# [Task objective]
After finding the line with "DIGITS pin DIO: GP21 -> GP18" in the entries below, retype exactly each line from there through the line with "DRIVER3 pin ENA: A2 -> 3", including that final line.

# [Entries supplied]
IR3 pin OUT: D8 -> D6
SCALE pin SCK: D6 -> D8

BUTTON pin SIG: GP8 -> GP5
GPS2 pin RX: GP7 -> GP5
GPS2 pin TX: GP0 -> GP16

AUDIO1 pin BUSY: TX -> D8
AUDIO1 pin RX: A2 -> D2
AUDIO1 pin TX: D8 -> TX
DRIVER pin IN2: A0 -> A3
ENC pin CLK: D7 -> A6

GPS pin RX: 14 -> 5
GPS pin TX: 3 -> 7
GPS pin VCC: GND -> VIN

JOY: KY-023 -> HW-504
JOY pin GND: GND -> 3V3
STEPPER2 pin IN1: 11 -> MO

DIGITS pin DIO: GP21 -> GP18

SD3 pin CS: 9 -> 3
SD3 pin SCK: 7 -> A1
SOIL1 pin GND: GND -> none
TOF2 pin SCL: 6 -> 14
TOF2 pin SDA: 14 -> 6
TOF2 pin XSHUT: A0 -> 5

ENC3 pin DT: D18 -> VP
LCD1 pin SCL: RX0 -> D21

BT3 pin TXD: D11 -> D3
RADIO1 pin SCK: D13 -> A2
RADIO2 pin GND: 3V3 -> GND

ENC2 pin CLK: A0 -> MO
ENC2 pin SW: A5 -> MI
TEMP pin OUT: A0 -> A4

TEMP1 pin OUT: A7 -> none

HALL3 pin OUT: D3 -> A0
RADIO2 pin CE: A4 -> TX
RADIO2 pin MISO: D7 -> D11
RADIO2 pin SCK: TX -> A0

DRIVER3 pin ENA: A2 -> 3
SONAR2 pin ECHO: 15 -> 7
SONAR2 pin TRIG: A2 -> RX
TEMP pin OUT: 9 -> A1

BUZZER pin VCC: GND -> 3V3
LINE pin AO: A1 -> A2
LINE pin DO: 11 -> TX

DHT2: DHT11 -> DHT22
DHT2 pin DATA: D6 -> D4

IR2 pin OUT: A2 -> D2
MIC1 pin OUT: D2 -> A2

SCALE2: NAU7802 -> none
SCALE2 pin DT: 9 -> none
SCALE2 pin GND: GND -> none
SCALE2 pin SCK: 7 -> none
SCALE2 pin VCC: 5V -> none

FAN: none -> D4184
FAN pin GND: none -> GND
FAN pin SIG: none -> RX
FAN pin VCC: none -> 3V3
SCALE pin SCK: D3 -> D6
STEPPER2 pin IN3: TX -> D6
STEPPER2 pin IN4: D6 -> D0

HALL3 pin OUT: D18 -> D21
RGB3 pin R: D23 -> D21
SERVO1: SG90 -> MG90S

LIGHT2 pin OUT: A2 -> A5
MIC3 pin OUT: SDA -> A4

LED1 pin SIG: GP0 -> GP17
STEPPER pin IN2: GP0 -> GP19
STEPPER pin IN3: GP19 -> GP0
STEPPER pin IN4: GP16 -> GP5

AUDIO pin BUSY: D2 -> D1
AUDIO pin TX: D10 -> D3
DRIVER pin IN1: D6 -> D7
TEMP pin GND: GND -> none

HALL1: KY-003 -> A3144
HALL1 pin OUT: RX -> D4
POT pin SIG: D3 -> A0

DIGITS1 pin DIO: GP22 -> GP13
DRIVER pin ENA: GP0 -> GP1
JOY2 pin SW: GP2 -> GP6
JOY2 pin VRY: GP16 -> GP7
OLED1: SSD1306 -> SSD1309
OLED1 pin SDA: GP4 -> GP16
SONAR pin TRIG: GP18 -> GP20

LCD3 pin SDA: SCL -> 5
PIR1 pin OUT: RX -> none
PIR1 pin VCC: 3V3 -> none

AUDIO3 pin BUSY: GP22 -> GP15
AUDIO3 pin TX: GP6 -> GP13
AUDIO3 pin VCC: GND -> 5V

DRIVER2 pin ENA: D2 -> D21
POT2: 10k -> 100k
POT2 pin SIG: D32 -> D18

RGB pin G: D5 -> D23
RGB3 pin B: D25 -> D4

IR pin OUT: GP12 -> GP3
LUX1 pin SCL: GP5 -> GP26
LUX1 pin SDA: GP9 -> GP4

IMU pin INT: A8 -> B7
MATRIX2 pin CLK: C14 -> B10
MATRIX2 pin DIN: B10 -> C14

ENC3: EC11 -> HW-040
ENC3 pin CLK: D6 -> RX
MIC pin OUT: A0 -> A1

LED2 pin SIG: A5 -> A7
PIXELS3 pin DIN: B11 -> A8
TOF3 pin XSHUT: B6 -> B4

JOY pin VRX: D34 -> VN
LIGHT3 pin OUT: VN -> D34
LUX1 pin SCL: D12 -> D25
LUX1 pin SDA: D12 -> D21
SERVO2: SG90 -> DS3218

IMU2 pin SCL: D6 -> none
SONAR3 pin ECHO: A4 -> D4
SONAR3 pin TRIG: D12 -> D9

# [Task output]
DIGITS pin DIO: GP21 -> GP18

SD3 pin CS: 9 -> 3
SD3 pin SCK: 7 -> A1
SOIL1 pin GND: GND -> none
TOF2 pin SCL: 6 -> 14
TOF2 pin SDA: 14 -> 6
TOF2 pin XSHUT: A0 -> 5

ENC3 pin DT: D18 -> VP
LCD1 pin SCL: RX0 -> D21

BT3 pin TXD: D11 -> D3
RADIO1 pin SCK: D13 -> A2
RADIO2 pin GND: 3V3 -> GND

ENC2 pin CLK: A0 -> MO
ENC2 pin SW: A5 -> MI
TEMP pin OUT: A0 -> A4

TEMP1 pin OUT: A7 -> none

HALL3 pin OUT: D3 -> A0
RADIO2 pin CE: A4 -> TX
RADIO2 pin MISO: D7 -> D11
RADIO2 pin SCK: TX -> A0

DRIVER3 pin ENA: A2 -> 3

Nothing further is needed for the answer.